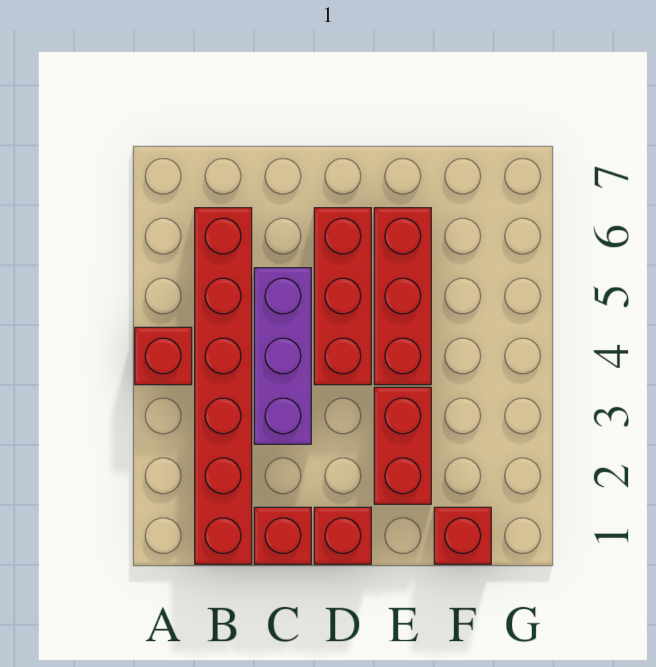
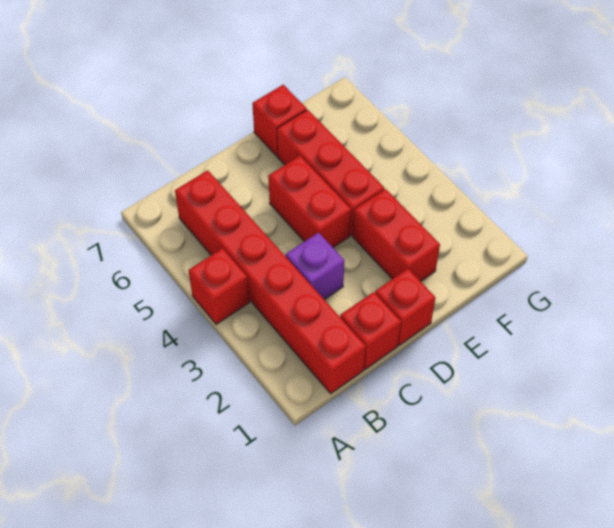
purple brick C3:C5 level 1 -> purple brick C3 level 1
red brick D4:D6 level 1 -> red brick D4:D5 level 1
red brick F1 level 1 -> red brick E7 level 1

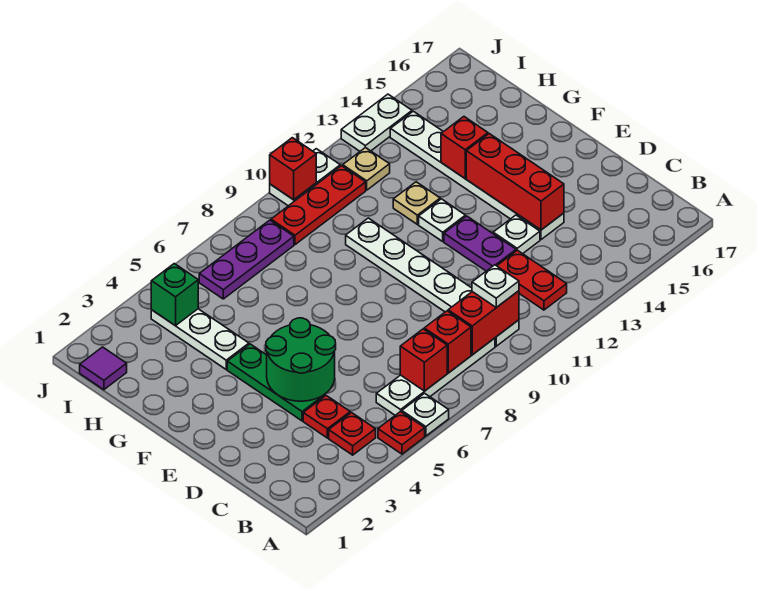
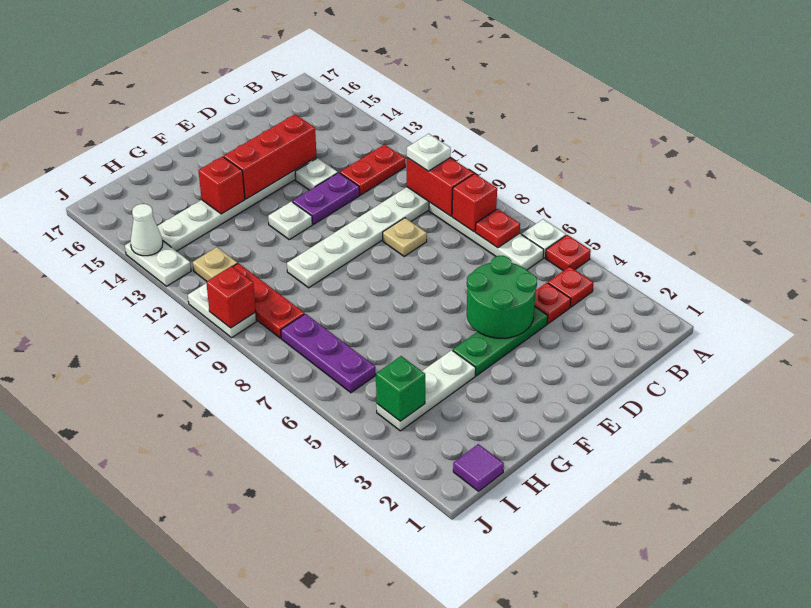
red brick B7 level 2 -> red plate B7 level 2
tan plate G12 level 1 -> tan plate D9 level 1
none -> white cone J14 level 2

--

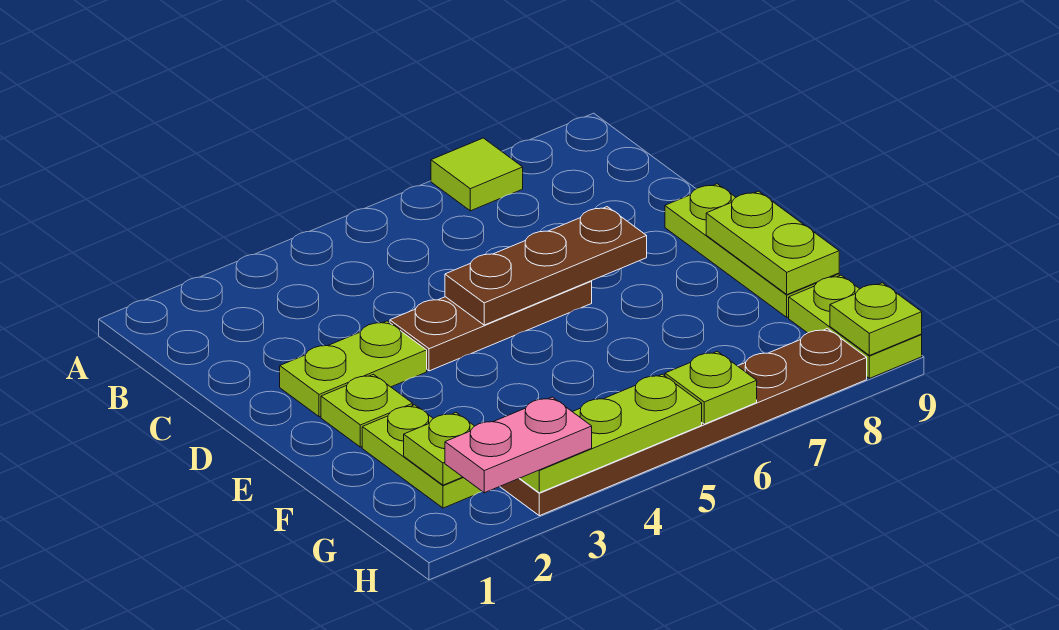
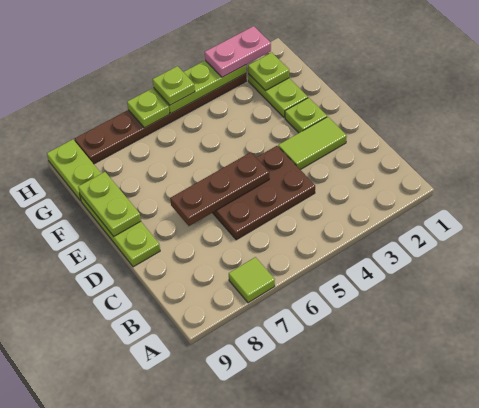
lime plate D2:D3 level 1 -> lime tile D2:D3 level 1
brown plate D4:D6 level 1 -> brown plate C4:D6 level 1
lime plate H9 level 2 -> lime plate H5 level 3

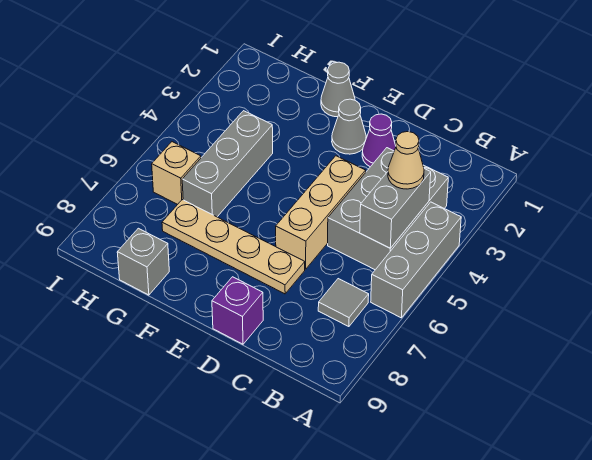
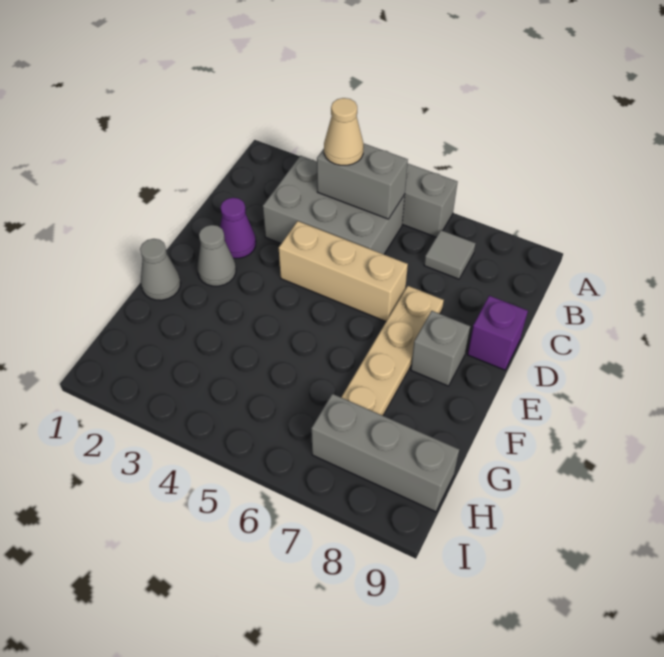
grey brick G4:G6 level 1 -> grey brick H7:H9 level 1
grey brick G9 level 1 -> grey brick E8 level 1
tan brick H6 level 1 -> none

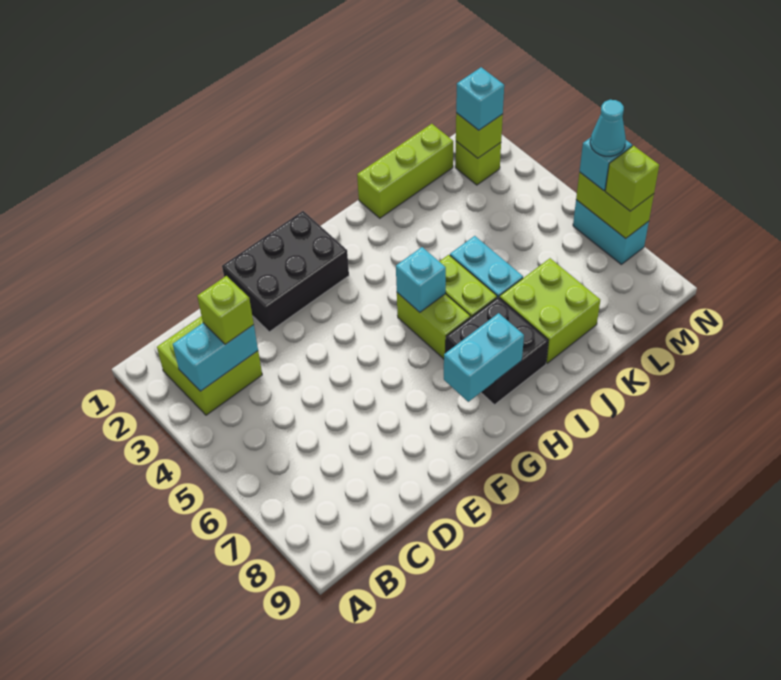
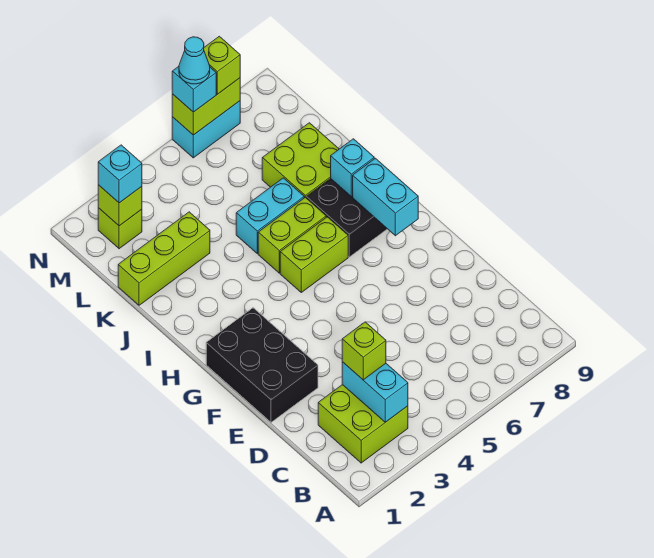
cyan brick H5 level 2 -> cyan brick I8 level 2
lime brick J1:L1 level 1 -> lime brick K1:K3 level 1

## What this task involves
Reproduce exactly, and with no other material, the lines between those holding "tan plate G12 level 1 -> tan plate D9 level 1" and "none -> white cone J14 level 2", inclusive.

## Written answer
tan plate G12 level 1 -> tan plate D9 level 1
none -> white cone J14 level 2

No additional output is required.